----- INFORMATION SUPPLIED

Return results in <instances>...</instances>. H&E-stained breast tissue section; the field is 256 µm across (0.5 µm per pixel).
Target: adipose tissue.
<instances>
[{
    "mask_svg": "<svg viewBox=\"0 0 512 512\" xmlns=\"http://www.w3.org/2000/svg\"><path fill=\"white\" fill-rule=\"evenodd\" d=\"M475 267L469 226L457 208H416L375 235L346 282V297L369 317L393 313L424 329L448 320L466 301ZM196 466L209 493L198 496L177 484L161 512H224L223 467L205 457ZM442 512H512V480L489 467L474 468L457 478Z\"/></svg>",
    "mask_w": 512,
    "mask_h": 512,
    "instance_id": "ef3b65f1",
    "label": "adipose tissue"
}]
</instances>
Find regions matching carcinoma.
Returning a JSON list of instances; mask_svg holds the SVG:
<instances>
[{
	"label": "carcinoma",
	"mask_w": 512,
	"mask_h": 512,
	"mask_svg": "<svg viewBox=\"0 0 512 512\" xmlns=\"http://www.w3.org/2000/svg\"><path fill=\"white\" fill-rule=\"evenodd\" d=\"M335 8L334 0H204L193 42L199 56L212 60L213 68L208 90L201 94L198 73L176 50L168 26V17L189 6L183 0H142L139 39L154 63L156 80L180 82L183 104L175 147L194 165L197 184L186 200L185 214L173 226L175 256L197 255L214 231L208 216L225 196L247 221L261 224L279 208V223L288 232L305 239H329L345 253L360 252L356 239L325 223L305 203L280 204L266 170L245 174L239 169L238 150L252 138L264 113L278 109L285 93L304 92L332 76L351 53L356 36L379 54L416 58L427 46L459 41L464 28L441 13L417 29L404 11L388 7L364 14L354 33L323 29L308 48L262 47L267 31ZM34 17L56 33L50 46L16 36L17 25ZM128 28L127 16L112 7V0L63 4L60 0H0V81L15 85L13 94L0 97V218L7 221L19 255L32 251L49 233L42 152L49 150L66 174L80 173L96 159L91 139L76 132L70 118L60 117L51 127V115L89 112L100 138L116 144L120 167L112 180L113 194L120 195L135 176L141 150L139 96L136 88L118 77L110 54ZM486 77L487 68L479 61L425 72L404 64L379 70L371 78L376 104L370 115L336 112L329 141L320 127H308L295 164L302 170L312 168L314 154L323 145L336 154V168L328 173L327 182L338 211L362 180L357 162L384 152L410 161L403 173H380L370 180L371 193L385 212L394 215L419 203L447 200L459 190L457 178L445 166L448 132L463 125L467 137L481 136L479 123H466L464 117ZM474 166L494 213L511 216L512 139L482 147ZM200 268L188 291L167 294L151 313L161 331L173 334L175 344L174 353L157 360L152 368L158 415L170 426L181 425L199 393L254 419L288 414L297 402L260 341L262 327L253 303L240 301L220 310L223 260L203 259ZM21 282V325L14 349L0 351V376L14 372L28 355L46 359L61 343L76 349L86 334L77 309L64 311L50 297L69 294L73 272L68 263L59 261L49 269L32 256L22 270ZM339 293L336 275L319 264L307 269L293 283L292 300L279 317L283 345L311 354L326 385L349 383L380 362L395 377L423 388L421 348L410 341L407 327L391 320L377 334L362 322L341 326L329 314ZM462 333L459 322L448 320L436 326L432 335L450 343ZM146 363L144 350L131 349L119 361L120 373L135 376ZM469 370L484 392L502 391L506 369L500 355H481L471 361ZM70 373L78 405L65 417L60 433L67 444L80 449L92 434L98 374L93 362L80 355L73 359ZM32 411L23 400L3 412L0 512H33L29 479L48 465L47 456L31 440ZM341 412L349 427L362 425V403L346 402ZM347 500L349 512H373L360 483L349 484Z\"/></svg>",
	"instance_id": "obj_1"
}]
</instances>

----------

> DIRECTIVE: Look through the entries above and report each line where the string "label" occurs.

> ANSWER BELOW:
    "label": "adipose tissue"
	"label": "carcinoma",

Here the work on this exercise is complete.